[Stored items from a collection]
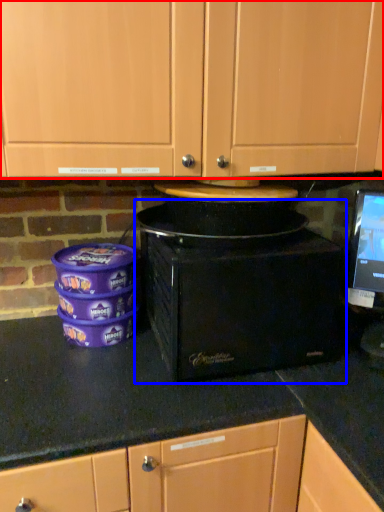
Question: Among these objects, which one is farthest to the camera, cabinetry (highlighted by a red box) or home appliance (highlighted by a blue box)?

Choices:
 (A) cabinetry
 (B) home appliance

Answer: (B)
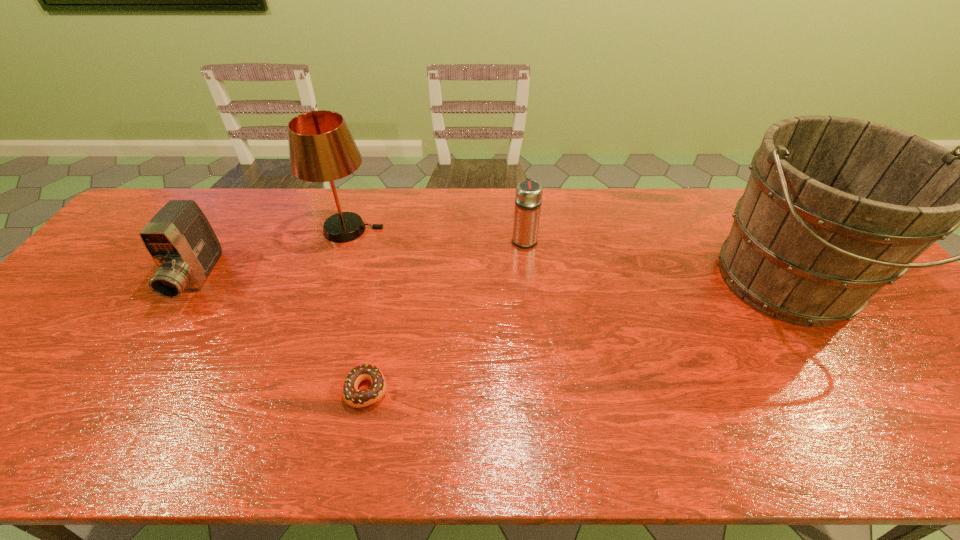
At what (x,y) coordinates should I click in order to perform the action: click on the rightmost object. Please return your answer as a coordinate pair (x, y). The width and height of the screenshot is (960, 540). Looking at the image, I should click on (835, 208).

At what (x,y) coordinates should I click in order to perform the action: click on lampshade. Please return your answer as a coordinate pair (x, y). The height and width of the screenshot is (540, 960). Looking at the image, I should click on tap(321, 148).

The width and height of the screenshot is (960, 540). Find the location of `camcorder`. camcorder is located at coordinates (181, 241).

The height and width of the screenshot is (540, 960). Identify the location of the second object from right to left. (528, 198).

Where is `the nearest object`? the nearest object is located at coordinates (352, 396).

This screenshot has height=540, width=960. In order to click on the shortest object in this screenshot , I will do `click(352, 396)`.

I want to click on vacant position located on the handle side of the bucket, so click(857, 384).

Locate an element on the screen. The width and height of the screenshot is (960, 540). vacant space located on the front-facing side of the lampshade is located at coordinates (510, 230).

Find the location of a particular element. The image size is (960, 540). vacant space located 0.100m at the front of the leftmost object, highlighting the lens is located at coordinates [x=157, y=342].

You are a GUI agent. You are given a task and a screenshot of the screen. Output one action in this format:
    pyautogui.click(x=<x>, y=<y>)
    Task: Click on the vacant region located with a handle on the side of the second object from right to left
    The width and height of the screenshot is (960, 540).
    Given the screenshot: What is the action you would take?
    pyautogui.click(x=520, y=202)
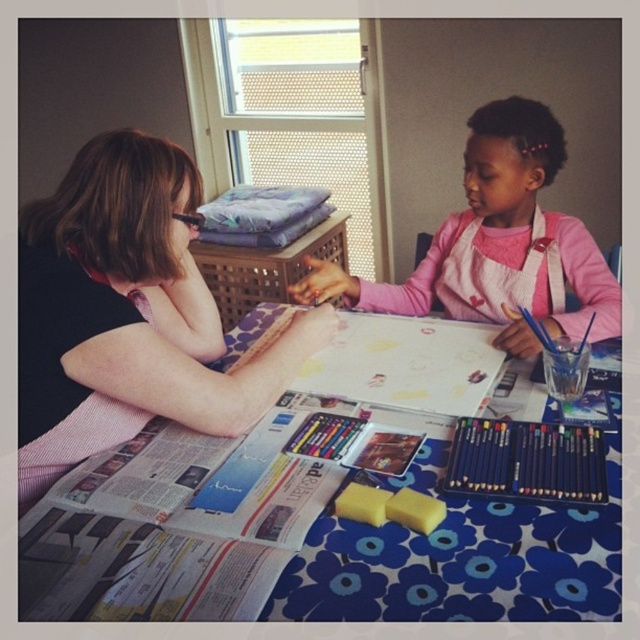
Question: Among these points, which one is nearest to the camera?

Choices:
 (A) (38, 332)
 (B) (552, 488)

Answer: (B)

Question: In this image, where is blonde hair at upper left located relative to matte black pencils at lower right?

Choices:
 (A) below
 (B) above

Answer: (B)

Question: Does pink fabric apron at upper right appear over matte black pencils at lower right?

Choices:
 (A) yes
 (B) no

Answer: (A)

Question: Can you confirm if blue floral tablecloth at center is positioned to the left of matte black pencils at lower right?

Choices:
 (A) yes
 (B) no

Answer: (A)

Question: Based on their relative distances, which object is farther from the blonde hair at upper left?

Choices:
 (A) matte black pencils at lower right
 (B) pink fabric apron at upper right
 (C) blue floral tablecloth at center

Answer: (A)

Question: Which object is positioned farthest from the blonde hair at upper left?

Choices:
 (A) pink fabric apron at upper right
 (B) matte black pencils at lower right
 (C) blue floral tablecloth at center

Answer: (B)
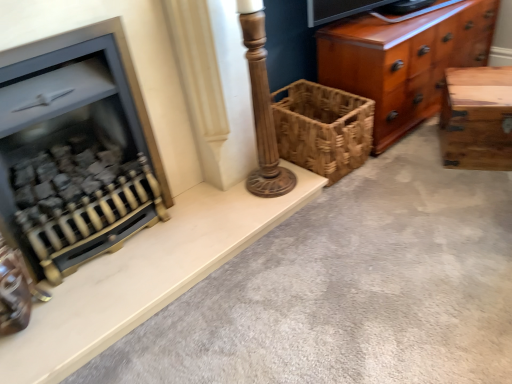
This screenshot has width=512, height=384. What do you see at coordinates (76, 150) in the screenshot?
I see `matte black fireplace at left` at bounding box center [76, 150].

What do you see at coordinates (144, 277) in the screenshot? This screenshot has width=512, height=384. I see `white marble fireplace at left` at bounding box center [144, 277].

The width and height of the screenshot is (512, 384). What do you see at coordinates (477, 118) in the screenshot?
I see `natural wood trunk at right` at bounding box center [477, 118].

Find the location of a particular element. matte black fireplace at left is located at coordinates (76, 150).

Between point (432, 50) and point (196, 193), which one is positioned behind?

Point (432, 50)

Considering their positions, is shiny brown wood chest of drawers at right located in front of or behind white marble fireplace at left?

In the image, shiny brown wood chest of drawers at right appears behind white marble fireplace at left.

From a real-world perspective, is shiny brown wood chest of drawers at right over white marble fireplace at left?

Correct, in the physical world, shiny brown wood chest of drawers at right is higher than white marble fireplace at left.

Does point (398, 91) come farther from viewer compared to point (335, 98)?

Yes, it is.

Considering the positions of objects shiny brown wood chest of drawers at right and woven brown basket at center in the image provided, who is more to the left, shiny brown wood chest of drawers at right or woven brown basket at center?

woven brown basket at center.

Which of these two, shiny brown wood chest of drawers at right or woven brown basket at center, is smaller?

woven brown basket at center is smaller.

From the image's perspective, is shiny brown wood chest of drawers at right located beneath woven brown basket at center?

Actually, shiny brown wood chest of drawers at right appears above woven brown basket at center in the image.

Which of these two, natural wood trunk at right or matte black fireplace at left, is bigger?

With larger size is matte black fireplace at left.

Based on the photo, from the image's perspective, between natural wood trunk at right and matte black fireplace at left, which one is located above?

From the image's view, natural wood trunk at right is above.

Which object is positioned more to the left, natural wood trunk at right or matte black fireplace at left?

From the viewer's perspective, matte black fireplace at left appears more on the left side.

In the image, is natural wood trunk at right positioned in front of or behind matte black fireplace at left?

In the image, natural wood trunk at right appears behind matte black fireplace at left.

Consider the image. Which of these two, natural wood trunk at right or white marble fireplace at left, is thinner?

natural wood trunk at right is thinner.

From the image's perspective, who appears lower, natural wood trunk at right or white marble fireplace at left?

white marble fireplace at left, from the image's perspective.

Can you tell me how much natural wood trunk at right and white marble fireplace at left differ in facing direction?

58.2 degrees.

Can you confirm if natural wood trunk at right is bigger than white marble fireplace at left?

Indeed, natural wood trunk at right has a larger size compared to white marble fireplace at left.

From a real-world perspective, does matte black fireplace at left sit lower than natural wood trunk at right?

No, from a real-world perspective, matte black fireplace at left is not beneath natural wood trunk at right.

Can you tell me how much matte black fireplace at left and natural wood trunk at right differ in facing direction?

The angle between the facing direction of matte black fireplace at left and the facing direction of natural wood trunk at right is 59.3 degrees.

Would you say matte black fireplace at left is inside or outside natural wood trunk at right?

matte black fireplace at left is spatially situated outside natural wood trunk at right.

Considering their positions, is matte black fireplace at left located in front of or behind natural wood trunk at right?

Visually, matte black fireplace at left is located in front of natural wood trunk at right.

Is shiny brown wood chest of drawers at right at the back of woven brown basket at center?

No, shiny brown wood chest of drawers at right is not at the back of woven brown basket at center.

This screenshot has height=384, width=512. I want to click on basket on the left of the shiny brown wood chest of drawers at right, so click(323, 128).

From a real-world perspective, who is located higher, woven brown basket at center or shiny brown wood chest of drawers at right?

From a 3D spatial view, shiny brown wood chest of drawers at right is above.

Is matte black fireplace at left to the left of wooden column at center from the viewer's perspective?

Yes.

Is matte black fireplace at left placed right next to wooden column at center?

No.

Is matte black fireplace at left facing away from wooden column at center?

matte black fireplace at left does not have its back to wooden column at center.

Locate an element on the screen. ledge directly beneath the shiny brown wood chest of drawers at right (from a real-world perspective) is located at coordinates (144, 277).

Find the location of `basket on the left of shiny brown wood chest of drawers at right`. basket on the left of shiny brown wood chest of drawers at right is located at coordinates (323, 128).

When comparing their distances from shiny brown wood chest of drawers at right, does white marble fireplace at left or natural wood trunk at right seem closer?

natural wood trunk at right is closer to shiny brown wood chest of drawers at right.

When comparing their distances from white marble fireplace at left, does wooden column at center or matte black fireplace at left seem further?

wooden column at center is positioned further to the anchor white marble fireplace at left.

Estimate the real-world distances between objects in this image. Which object is closer to wooden column at center, woven brown basket at center or natural wood trunk at right?

woven brown basket at center.

From the image, which object appears to be nearer to wooden column at center, woven brown basket at center or matte black fireplace at left?

woven brown basket at center is positioned closer to the anchor wooden column at center.

When comparing their distances from wooden column at center, does white marble fireplace at left or woven brown basket at center seem further?

white marble fireplace at left.

When comparing their distances from white marble fireplace at left, does natural wood trunk at right or woven brown basket at center seem further?

Based on the image, natural wood trunk at right appears to be further to white marble fireplace at left.

Which object lies further to the anchor point matte black fireplace at left, natural wood trunk at right or white marble fireplace at left?

natural wood trunk at right lies further to matte black fireplace at left than the other object.

Estimate the real-world distances between objects in this image. Which object is closer to white marble fireplace at left, shiny brown wood chest of drawers at right or natural wood trunk at right?

Based on the image, shiny brown wood chest of drawers at right appears to be nearer to white marble fireplace at left.

You are a GUI agent. You are given a task and a screenshot of the screen. Output one action in this format:
    pyautogui.click(x=<x>, y=<y>)
    Task: Click on the pillar located between white marble fireplace at left and shiny brown wood chest of drawers at right in the left-right direction
    
    Given the screenshot: What is the action you would take?
    pyautogui.click(x=262, y=107)

The image size is (512, 384). I want to click on basket situated between white marble fireplace at left and natural wood trunk at right from left to right, so click(x=323, y=128).

Where is `ledge situated between matte black fireplace at left and shiny brown wood chest of drawers at right from left to right`? The width and height of the screenshot is (512, 384). ledge situated between matte black fireplace at left and shiny brown wood chest of drawers at right from left to right is located at coordinates (144, 277).

Locate an element on the screen. The height and width of the screenshot is (384, 512). ledge between matte black fireplace at left and natural wood trunk at right from left to right is located at coordinates (144, 277).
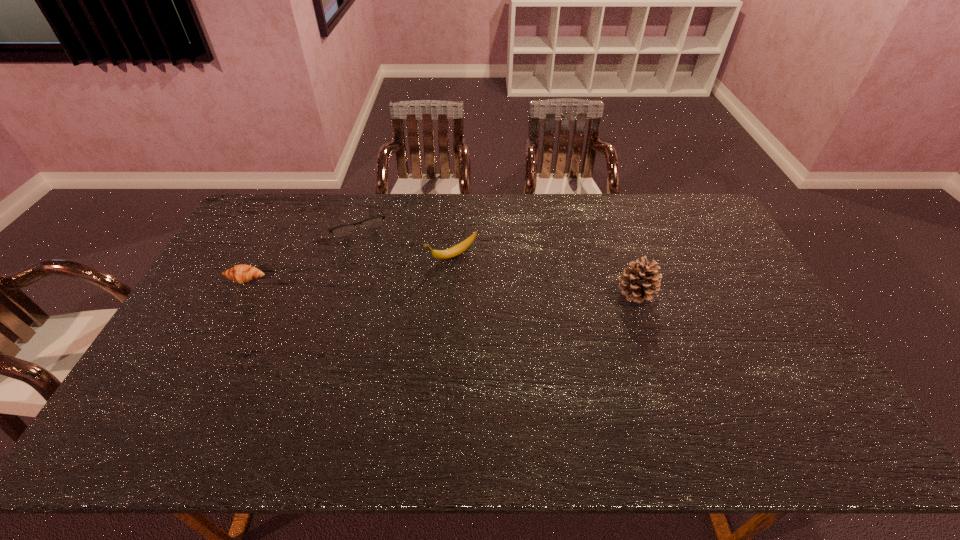
Where is `pastry`? The height and width of the screenshot is (540, 960). pastry is located at coordinates (242, 273).

You are a GUI agent. You are given a task and a screenshot of the screen. Output one action in this format:
    pyautogui.click(x=<x>, y=<y>)
    Task: Click on the pinecone
    
    Given the screenshot: What is the action you would take?
    pyautogui.click(x=639, y=283)

Locate an element on the screen. Image resolution: width=960 pixels, height=540 pixels. the rightmost object is located at coordinates (639, 283).

What are the coordinates of `the third object from right to left` in the screenshot? It's located at (344, 230).

The image size is (960, 540). What are the coordinates of `the farthest object` in the screenshot? It's located at (344, 230).

Where is `the third nearest object`? The image size is (960, 540). the third nearest object is located at coordinates (458, 249).

Find the location of a particular element. The width and height of the screenshot is (960, 540). the second tallest object is located at coordinates (458, 249).

Identify the location of free space located 0.200m on the front-facing side of the leftmost object. (214, 338).

Locate an element on the screen. The width and height of the screenshot is (960, 540). vacant space located 0.250m on the back of the rightmost object is located at coordinates (614, 229).

At what (x,y) coordinates should I click in order to perform the action: click on vacant space positioned 0.240m on the front-facing side of the second object from left to right. Please return your answer as a coordinate pair (x, y). Looking at the image, I should click on (381, 283).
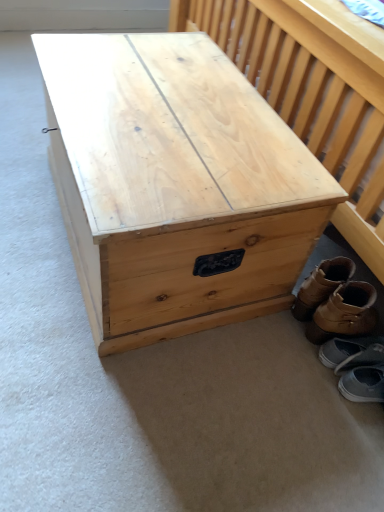
Question: Is brown leather boot at lower right, which is counted as the second footwear, starting from the top, bigger or smaller than natural wood trunk at center?

Choices:
 (A) big
 (B) small

Answer: (B)

Question: In the image, is brown leather boot at lower right, which is counted as the second footwear, starting from the top, on the left side or the right side of natural wood trunk at center?

Choices:
 (A) left
 (B) right

Answer: (B)

Question: Estimate the real-world distances between objects in this image. Which object is farther from the gray suede shoes at lower right, placed as the 1th footwear when sorted from bottom to top?

Choices:
 (A) brown leather boot at lower right, which is counted as the second footwear, starting from the top
 (B) brown leather boots at lower right, which ranks as the 4th footwear in bottom-to-top order
 (C) gray fabric shoe at lower right, the 2th footwear ordered from the bottom
 (D) natural wood trunk at center

Answer: (D)

Question: Based on their relative distances, which object is farther from the brown leather boots at lower right, which ranks as the 4th footwear in bottom-to-top order?

Choices:
 (A) gray suede shoes at lower right, placed as the 1th footwear when sorted from bottom to top
 (B) brown leather boot at lower right, which is counted as the 3th footwear, starting from the bottom
 (C) natural wood trunk at center
 (D) gray fabric shoe at lower right, the 2th footwear ordered from the bottom

Answer: (C)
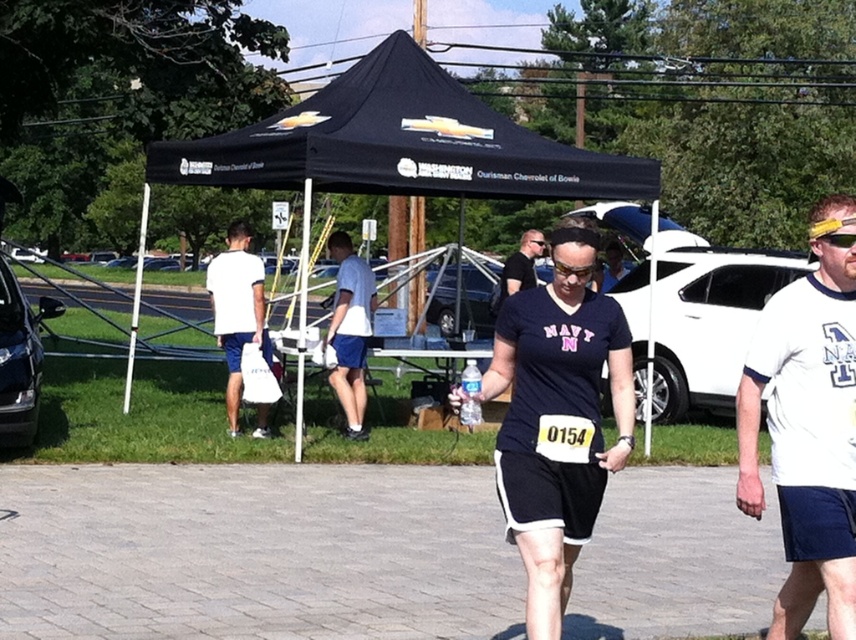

- _YOUR INSTRUCTIONS_: How many lines of the entries above contain the word "apron"? Treat uppercase and lowercase as different, and reply with the number alone.

- _RIGHT ANSWER_: 3